**Your goal**:
The answer must give back every line of the data exactly, with no pictures.

**Collected material**:
BEGIN

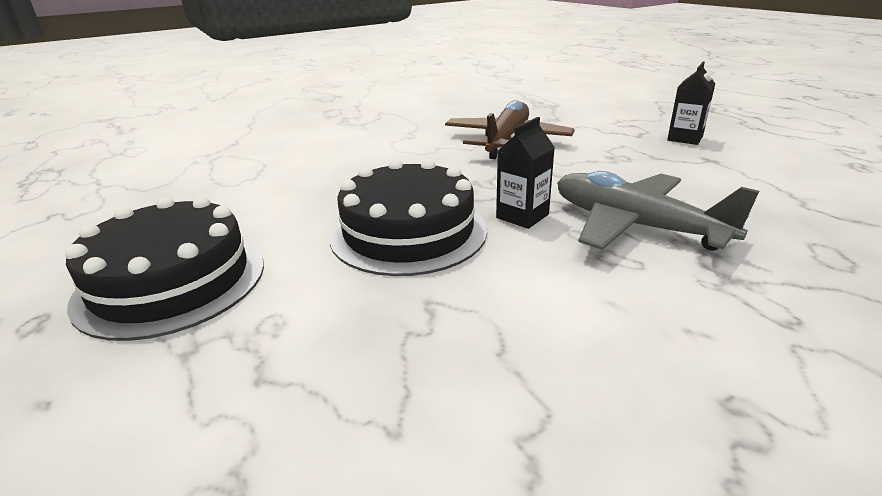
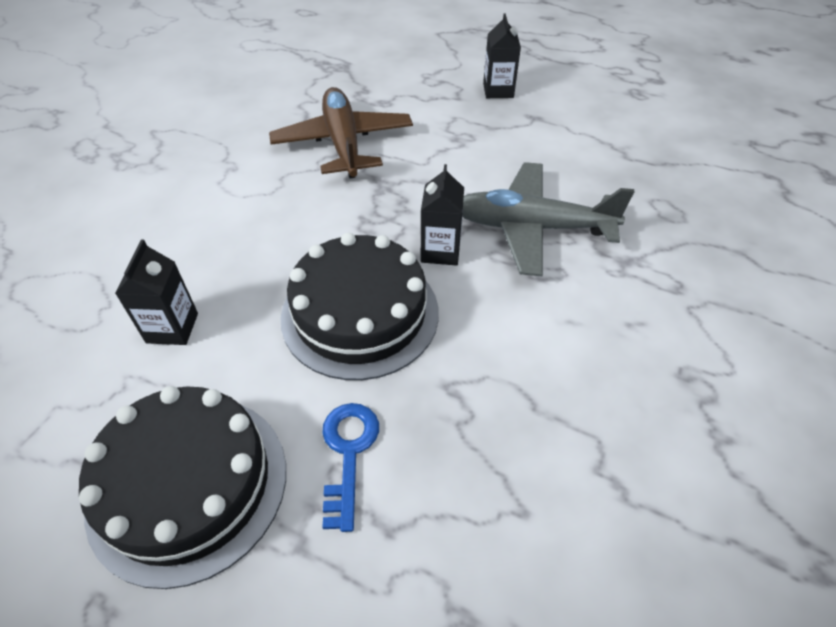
camera: 35 degrees left, 20 degrees up
(272, 199) = (172, 328): none -> black carton
(294, 311) = (348, 453): none -> blue key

END

**Finished task**:
camera: 35 degrees left, 20 degrees up
(272, 199) = (172, 328): none -> black carton
(294, 311) = (348, 453): none -> blue key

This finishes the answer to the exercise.